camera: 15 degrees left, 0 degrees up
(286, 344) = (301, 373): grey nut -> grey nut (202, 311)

---

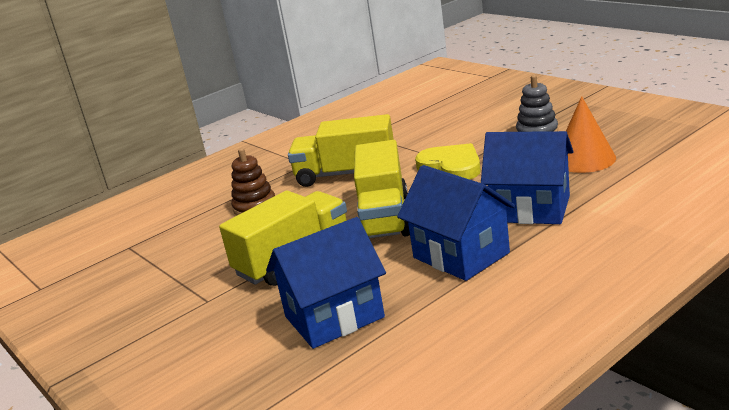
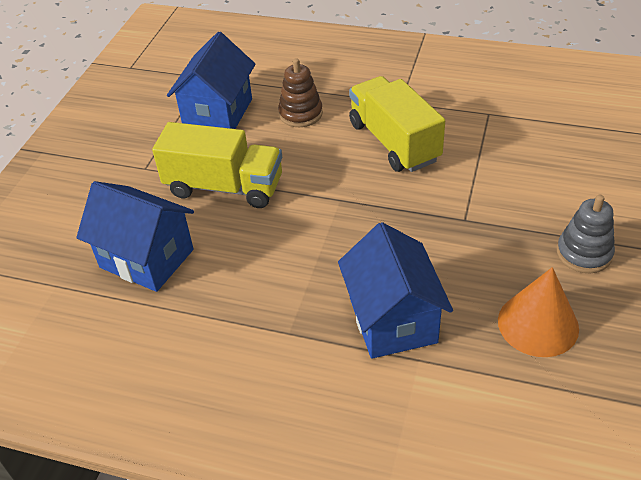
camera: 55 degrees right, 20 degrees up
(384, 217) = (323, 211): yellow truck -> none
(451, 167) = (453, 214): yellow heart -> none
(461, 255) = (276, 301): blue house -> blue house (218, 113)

---

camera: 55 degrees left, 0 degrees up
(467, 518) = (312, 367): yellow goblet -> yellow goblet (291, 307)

§ DESCRIPTION OF THE TASK
What lines of the material above hold the string "none"? Please copy them.

§ RESULT FOR THIS EXERCISE
(384, 217) = (323, 211): yellow truck -> none
(451, 167) = (453, 214): yellow heart -> none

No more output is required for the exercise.